Recorded data
--------

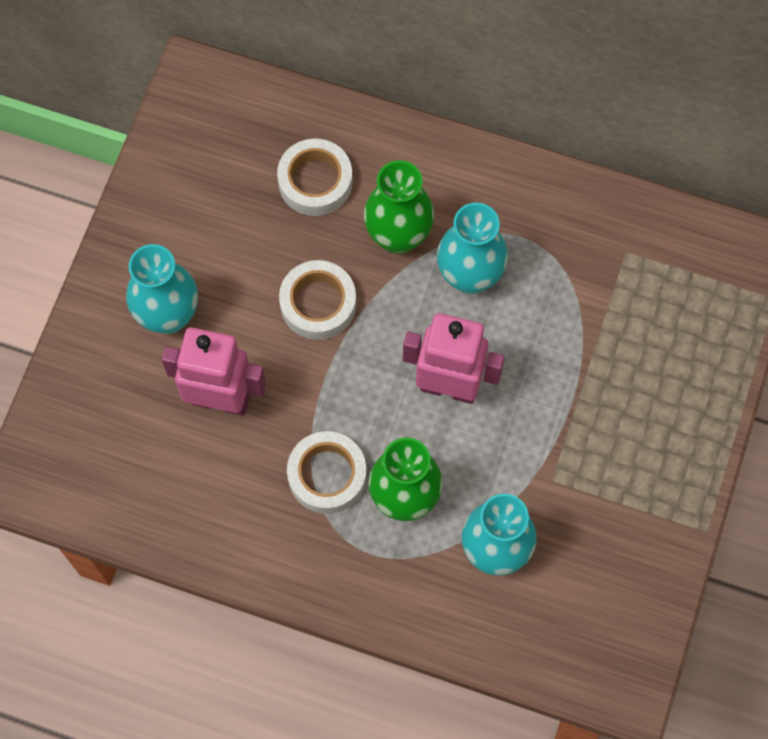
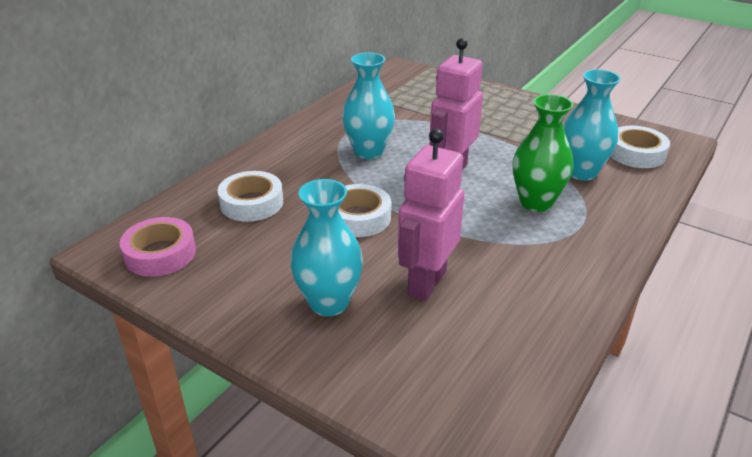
camera: 75 degrees left, 35 degrees down
(202, 131) = (160, 254): none -> pink tape
(327, 475) = (511, 235): white tape -> white tape (636, 153)
(398, 236) = (321, 174): green vase -> none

--------

What needs to be done
Give back an exact copy of the material above, omitting the pictures.

Output of the task
camera: 75 degrees left, 35 degrees down
(202, 131) = (160, 254): none -> pink tape
(327, 475) = (511, 235): white tape -> white tape (636, 153)
(398, 236) = (321, 174): green vase -> none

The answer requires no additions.